# Work item:
Copy each line of the data below in which the word "purple" can be found.

# Records for this exercise:
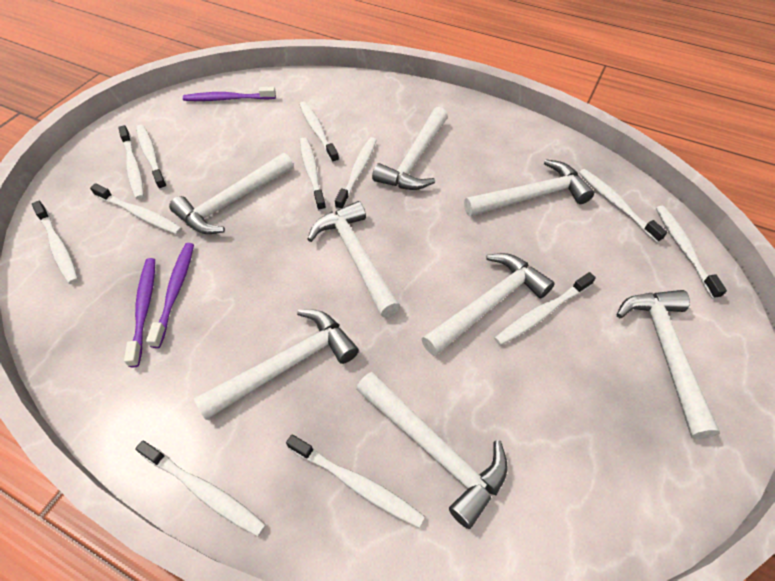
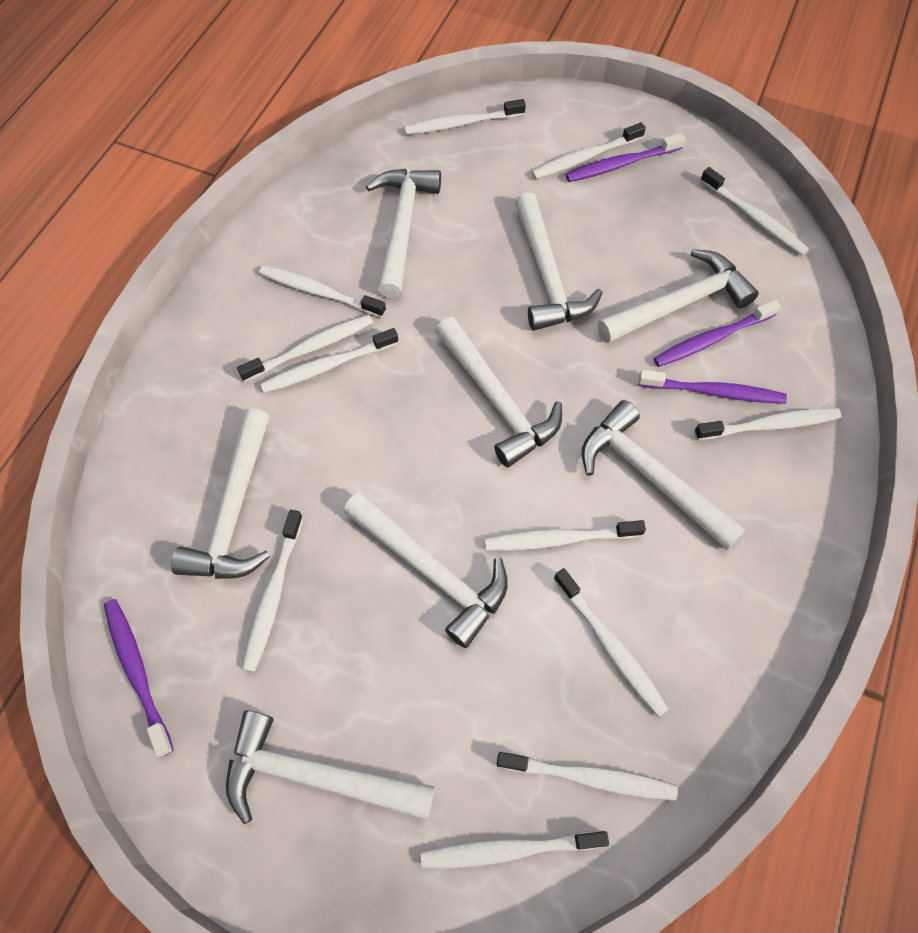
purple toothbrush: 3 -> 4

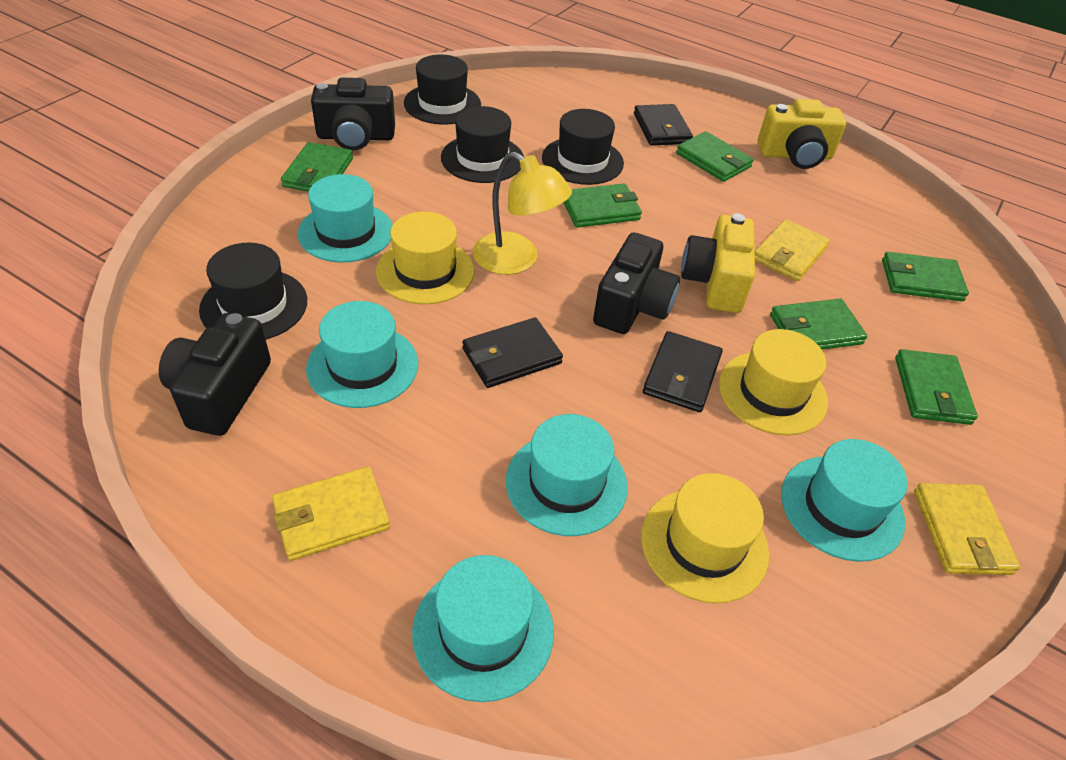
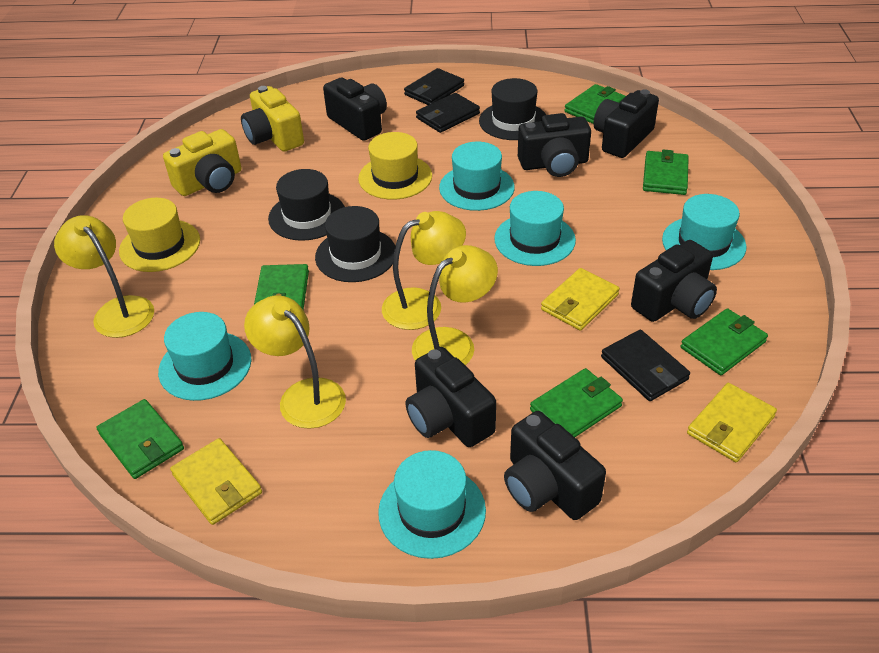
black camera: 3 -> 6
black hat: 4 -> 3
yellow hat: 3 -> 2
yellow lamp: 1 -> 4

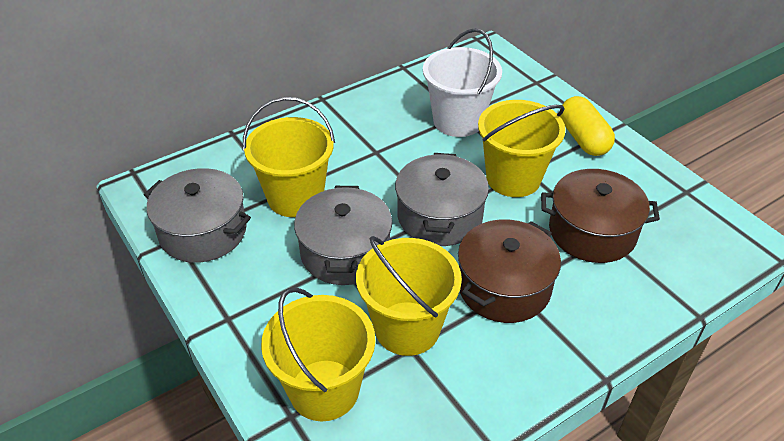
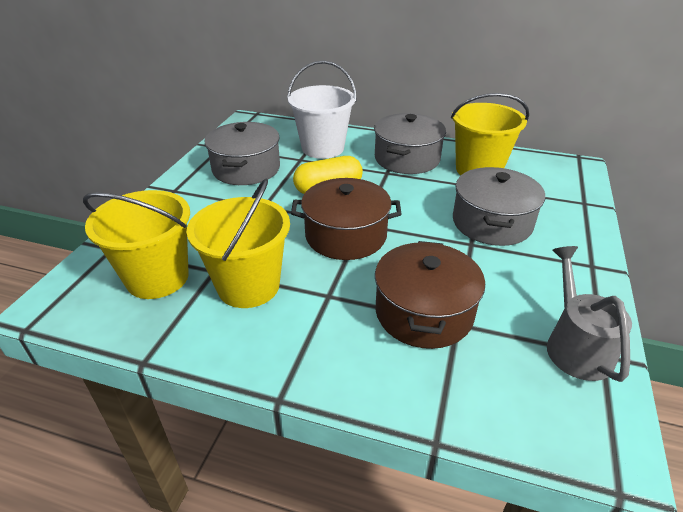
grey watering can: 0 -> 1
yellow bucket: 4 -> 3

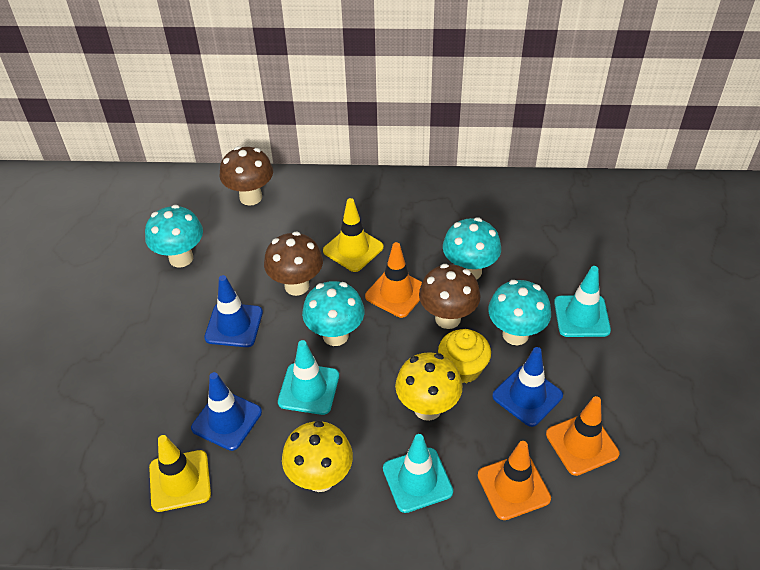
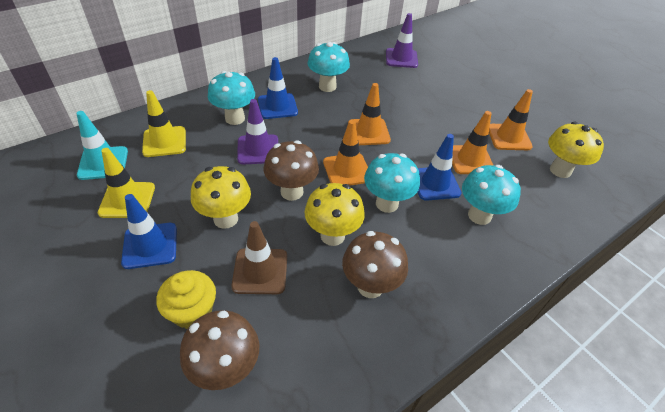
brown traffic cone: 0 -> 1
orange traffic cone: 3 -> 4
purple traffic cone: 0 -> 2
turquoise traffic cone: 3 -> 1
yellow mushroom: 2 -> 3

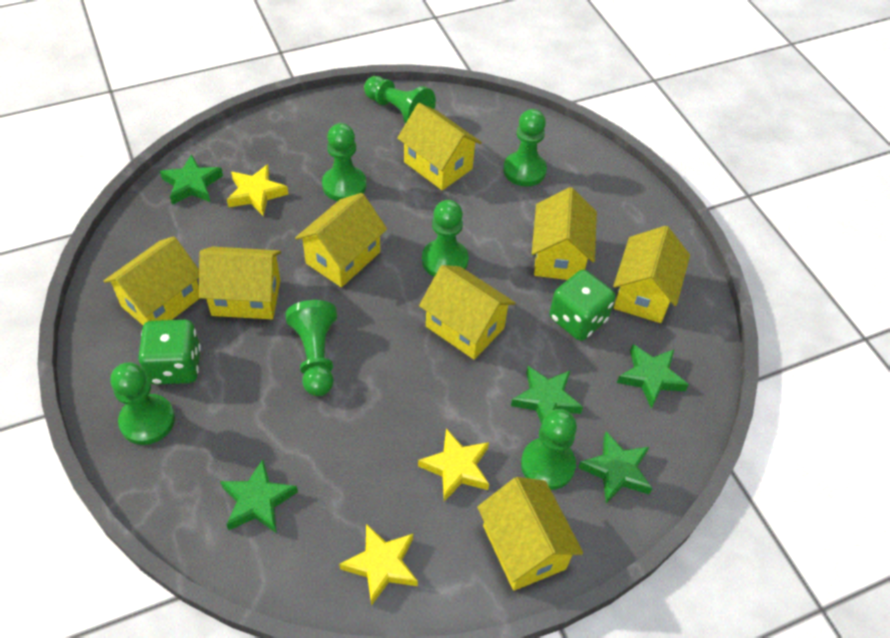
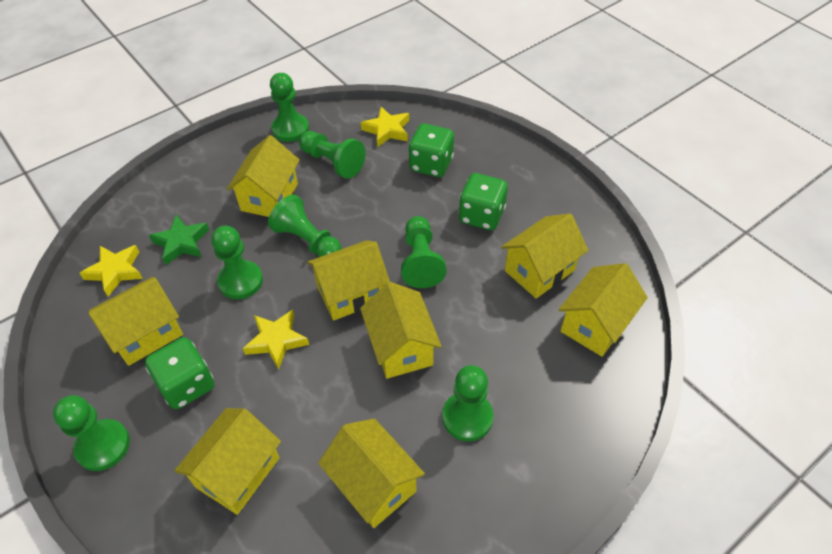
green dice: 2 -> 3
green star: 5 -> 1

# Answer section:
purple toothbrush: 3 -> 4
purple traffic cone: 0 -> 2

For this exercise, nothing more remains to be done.